**Task description:** With pictures left out, set down exactly the lines that begin at the one containing "building: [192,119,229,146] -> none" and end with the last line of the entries below.

START Data extract

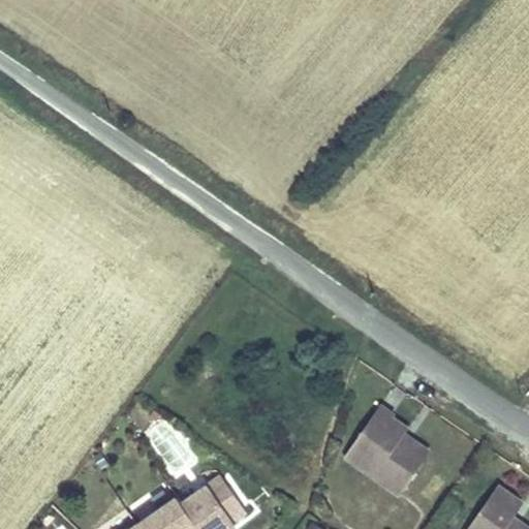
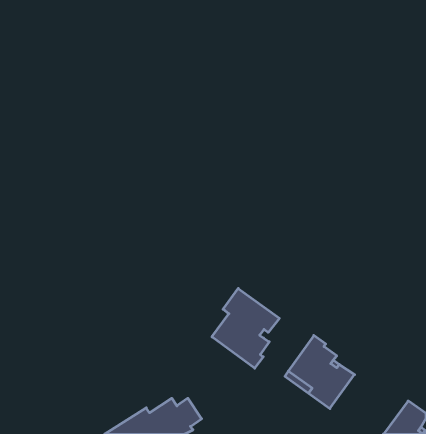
building: none -> [212,288,279,368]

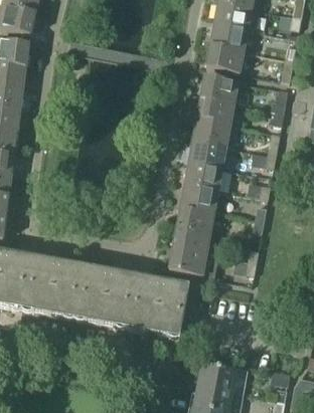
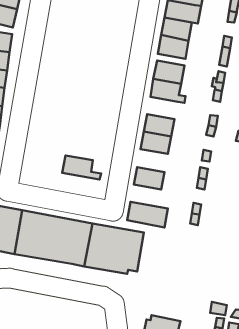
building: [192,119,229,146] -> none
building: [180,182,217,210] -> none
building: [172,225,219,254] -> [62,155,101,179]
building: [193,361,237,391] -> none

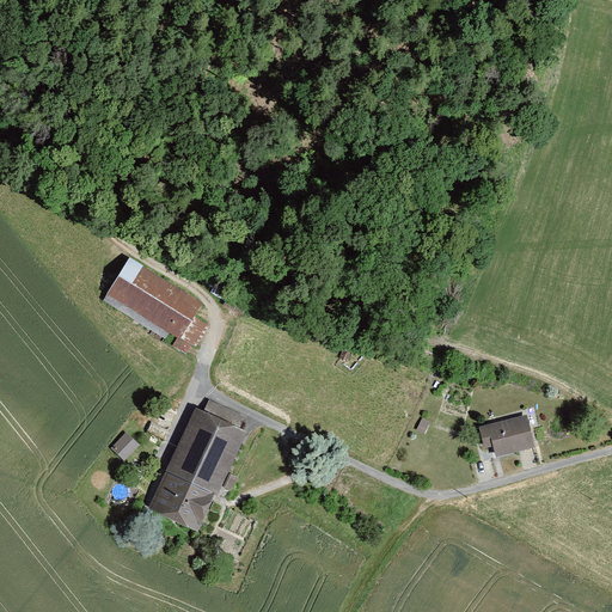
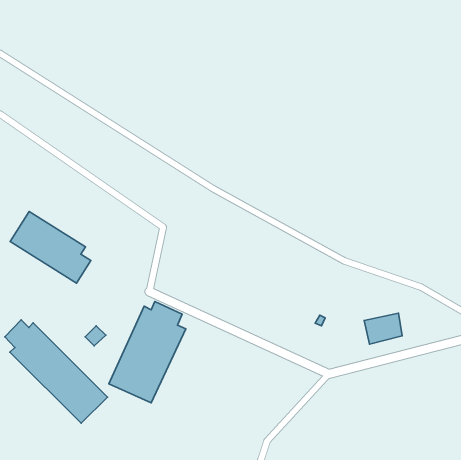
building: [100,258,207,353] -> [10,212,91,283]
building: none -> [5,320,108,423]

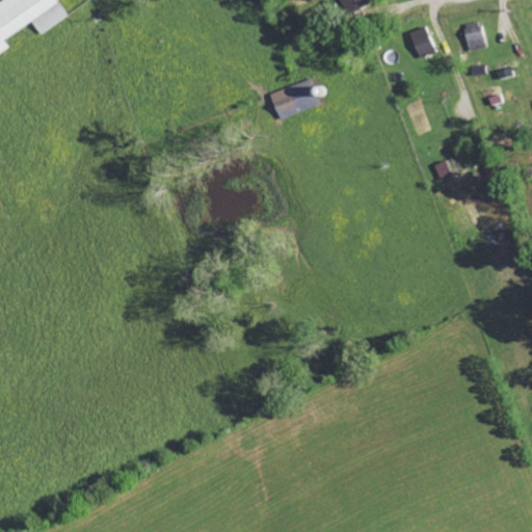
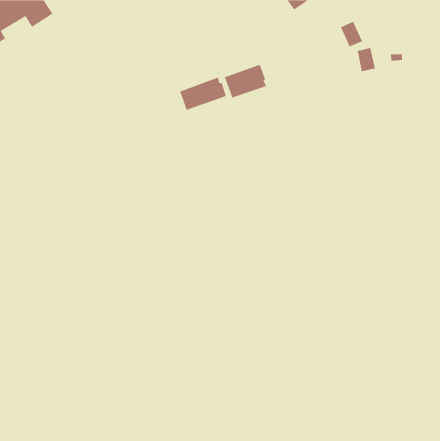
building: [462,21,485,51] -> [357,47,376,72]
building: none -> [179,77,227,111]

END Data extract

**Output below:**
building: [192,119,229,146] -> none
building: [180,182,217,210] -> none
building: [172,225,219,254] -> [62,155,101,179]
building: [193,361,237,391] -> none

building: [100,258,207,353] -> [10,212,91,283]
building: none -> [5,320,108,423]

building: [462,21,485,51] -> [357,47,376,72]
building: none -> [179,77,227,111]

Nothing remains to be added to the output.